GOAL: Count the lines in the rows below that contain the string "cross", treating uppercase and lowercase as different. Reply with the number alone.

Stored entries
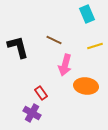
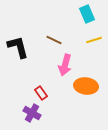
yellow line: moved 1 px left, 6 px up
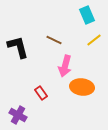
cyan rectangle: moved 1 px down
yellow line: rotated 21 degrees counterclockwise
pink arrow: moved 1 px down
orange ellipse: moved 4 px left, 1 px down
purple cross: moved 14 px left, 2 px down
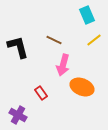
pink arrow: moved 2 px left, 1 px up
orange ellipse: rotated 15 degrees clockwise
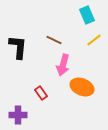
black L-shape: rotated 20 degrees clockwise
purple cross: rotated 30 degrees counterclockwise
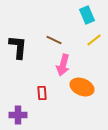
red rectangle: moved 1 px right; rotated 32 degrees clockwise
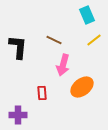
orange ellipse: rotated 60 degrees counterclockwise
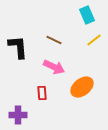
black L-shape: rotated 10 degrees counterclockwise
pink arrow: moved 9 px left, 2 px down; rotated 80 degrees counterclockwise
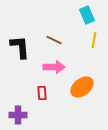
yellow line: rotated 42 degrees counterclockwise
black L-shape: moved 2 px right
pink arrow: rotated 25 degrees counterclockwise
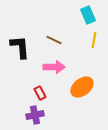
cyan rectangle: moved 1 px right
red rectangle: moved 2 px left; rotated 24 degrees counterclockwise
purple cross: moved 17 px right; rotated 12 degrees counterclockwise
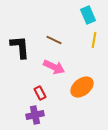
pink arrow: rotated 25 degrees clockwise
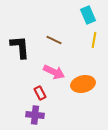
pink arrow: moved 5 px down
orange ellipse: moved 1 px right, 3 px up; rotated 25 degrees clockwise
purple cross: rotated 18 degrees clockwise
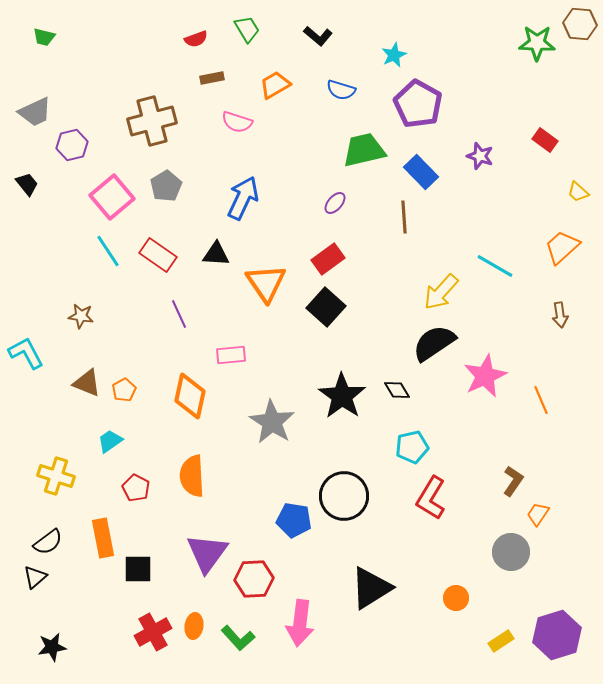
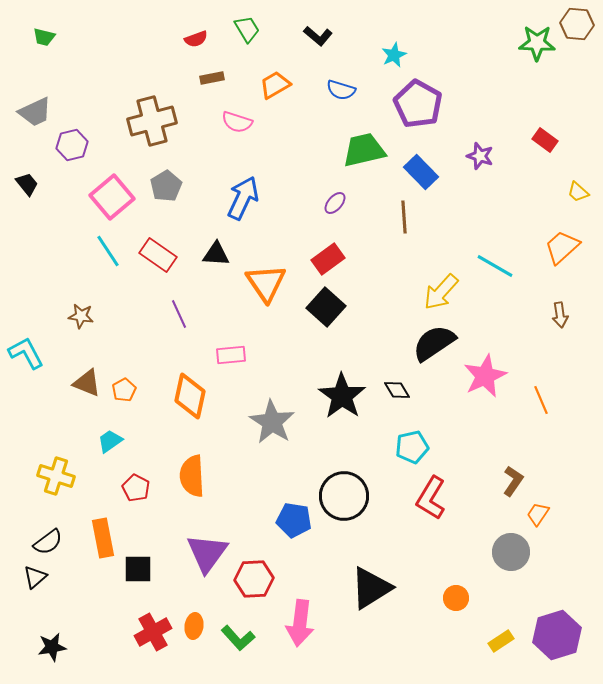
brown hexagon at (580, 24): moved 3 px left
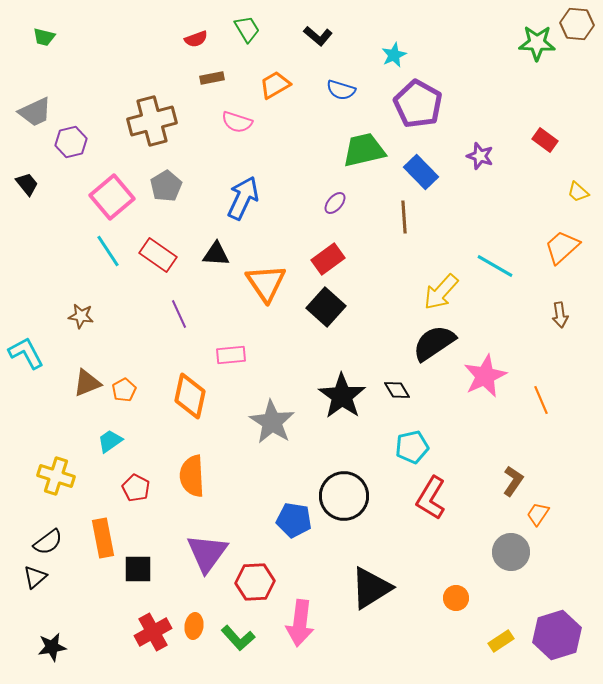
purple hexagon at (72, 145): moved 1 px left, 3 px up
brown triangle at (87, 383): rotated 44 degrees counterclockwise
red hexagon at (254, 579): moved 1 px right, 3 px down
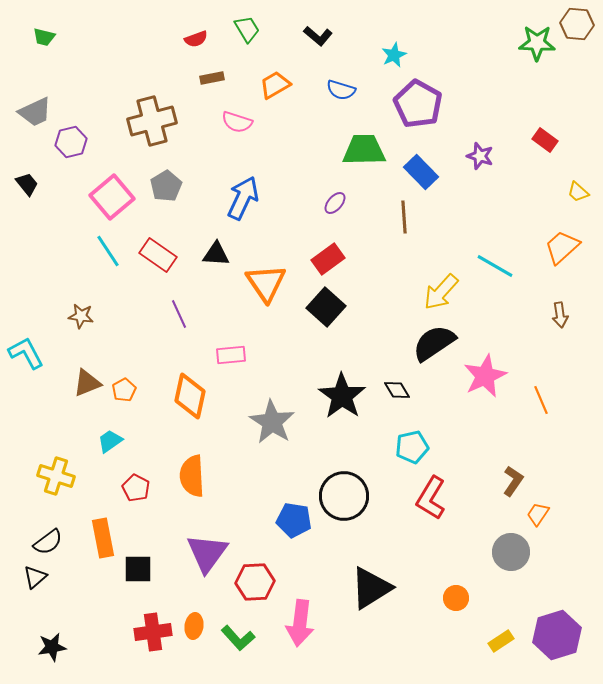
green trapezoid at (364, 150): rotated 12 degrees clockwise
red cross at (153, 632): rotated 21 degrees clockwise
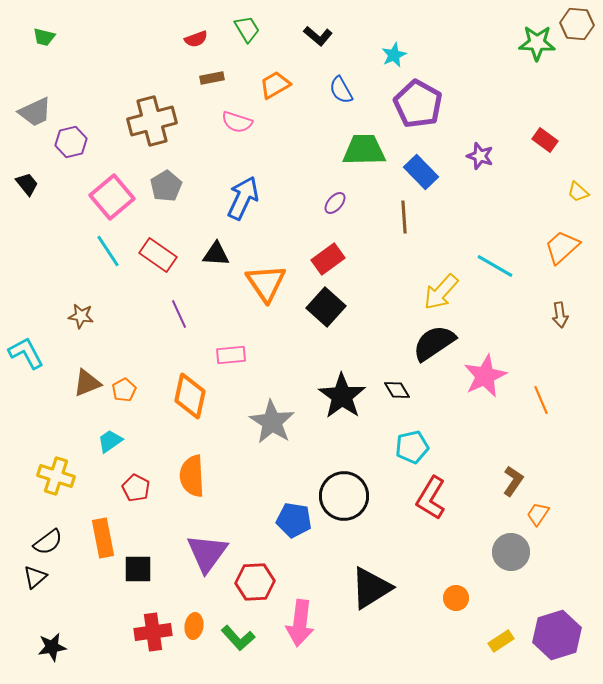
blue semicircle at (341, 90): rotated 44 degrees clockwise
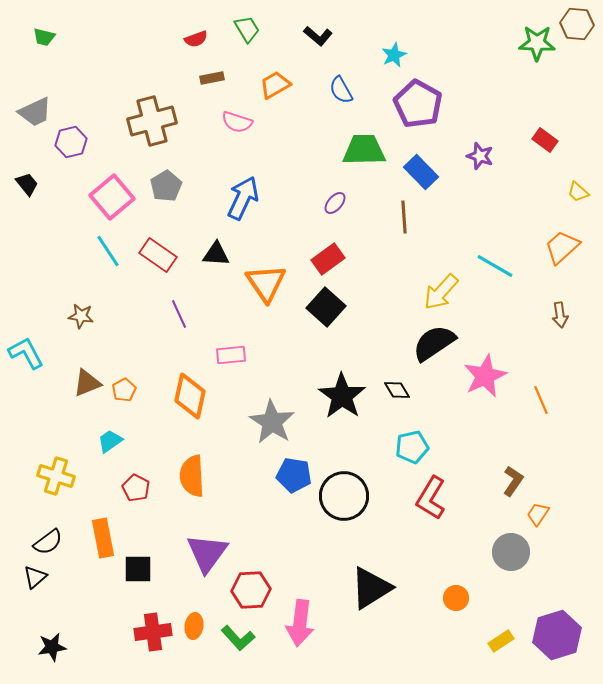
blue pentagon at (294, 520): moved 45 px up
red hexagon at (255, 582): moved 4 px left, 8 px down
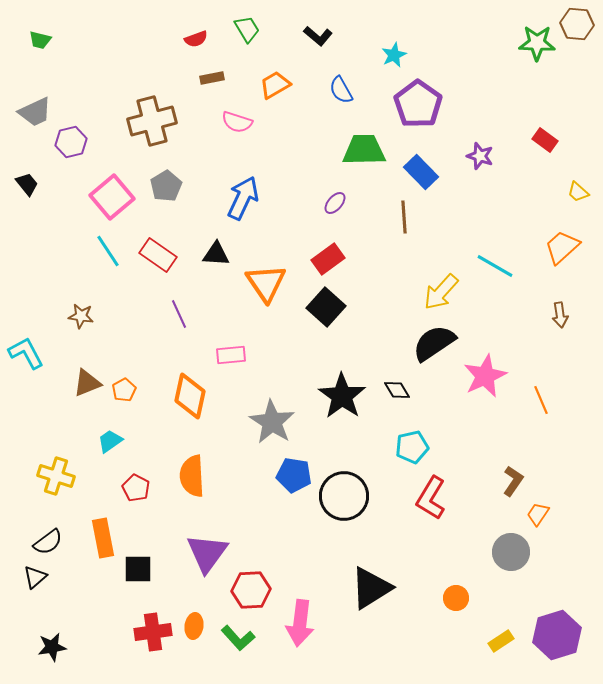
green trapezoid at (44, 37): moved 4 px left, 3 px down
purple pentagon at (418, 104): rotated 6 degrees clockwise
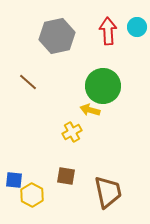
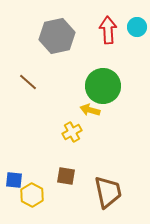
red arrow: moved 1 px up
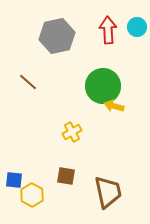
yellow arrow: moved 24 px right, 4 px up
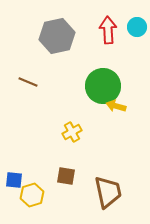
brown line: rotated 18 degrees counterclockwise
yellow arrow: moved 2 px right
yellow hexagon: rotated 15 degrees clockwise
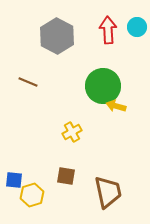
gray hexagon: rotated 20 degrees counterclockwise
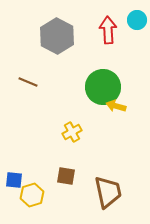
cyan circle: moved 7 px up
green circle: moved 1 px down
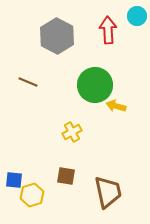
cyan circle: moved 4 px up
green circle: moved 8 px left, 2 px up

FINISHED EXERCISE: 5